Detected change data

◇ ◇ ◇ ◇ ◇ ◇ ◇

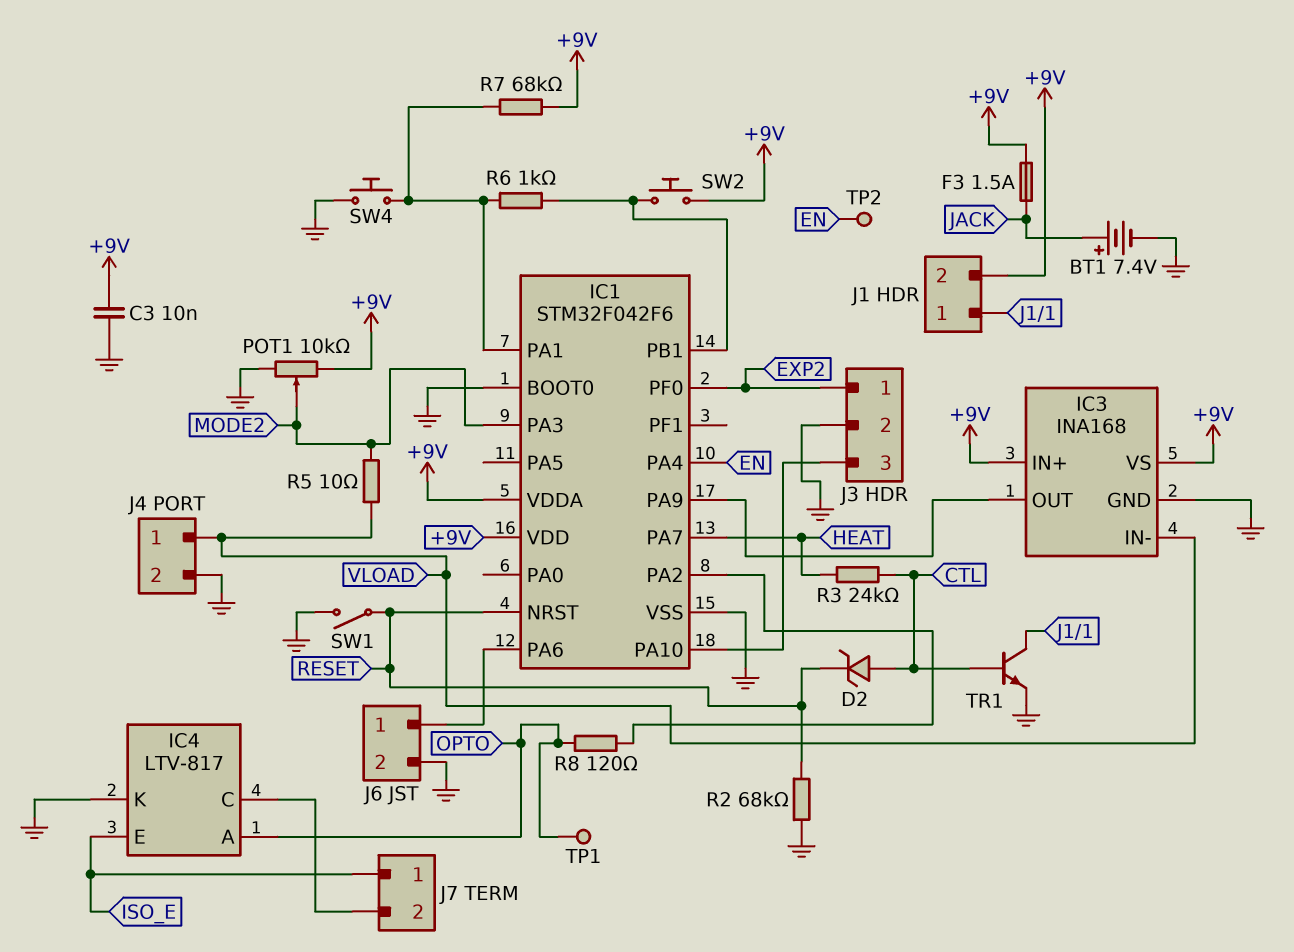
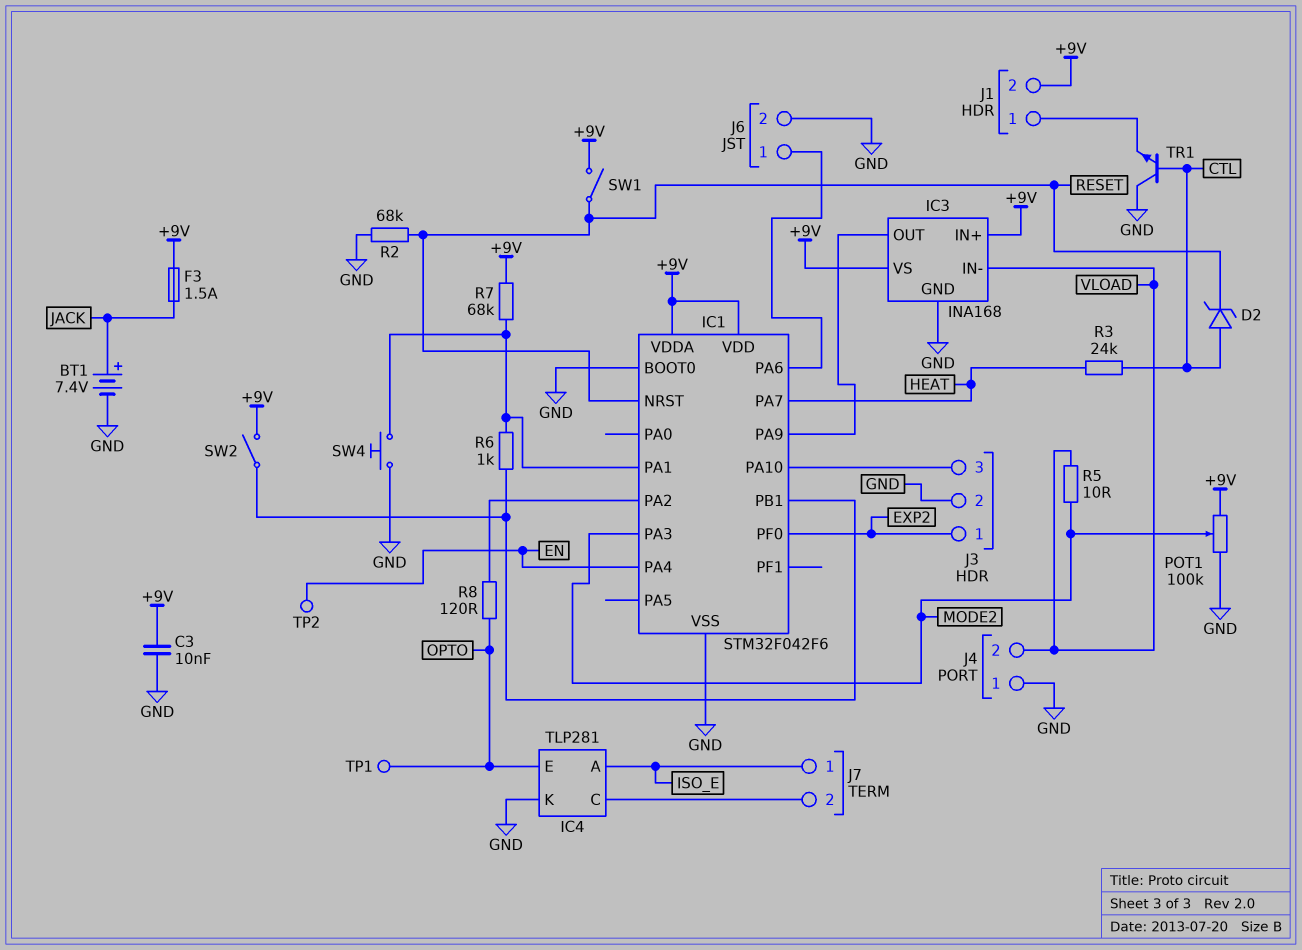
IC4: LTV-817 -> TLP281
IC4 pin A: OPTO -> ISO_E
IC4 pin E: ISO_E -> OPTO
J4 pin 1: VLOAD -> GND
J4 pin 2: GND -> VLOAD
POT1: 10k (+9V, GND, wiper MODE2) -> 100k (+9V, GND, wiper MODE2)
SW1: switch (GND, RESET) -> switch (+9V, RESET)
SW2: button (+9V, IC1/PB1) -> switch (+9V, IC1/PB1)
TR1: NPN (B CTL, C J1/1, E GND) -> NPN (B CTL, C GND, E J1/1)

◇ ◇ ◇ ◇ ◇ ◇ ◇

- ASSIGNMENT: Transcribe all records verbatim and omit each image.

- TASK SOLUTION:
IC4: LTV-817 -> TLP281
IC4 pin A: OPTO -> ISO_E
IC4 pin E: ISO_E -> OPTO
J4 pin 1: VLOAD -> GND
J4 pin 2: GND -> VLOAD
POT1: 10k (+9V, GND, wiper MODE2) -> 100k (+9V, GND, wiper MODE2)
SW1: switch (GND, RESET) -> switch (+9V, RESET)
SW2: button (+9V, IC1/PB1) -> switch (+9V, IC1/PB1)
TR1: NPN (B CTL, C J1/1, E GND) -> NPN (B CTL, C GND, E J1/1)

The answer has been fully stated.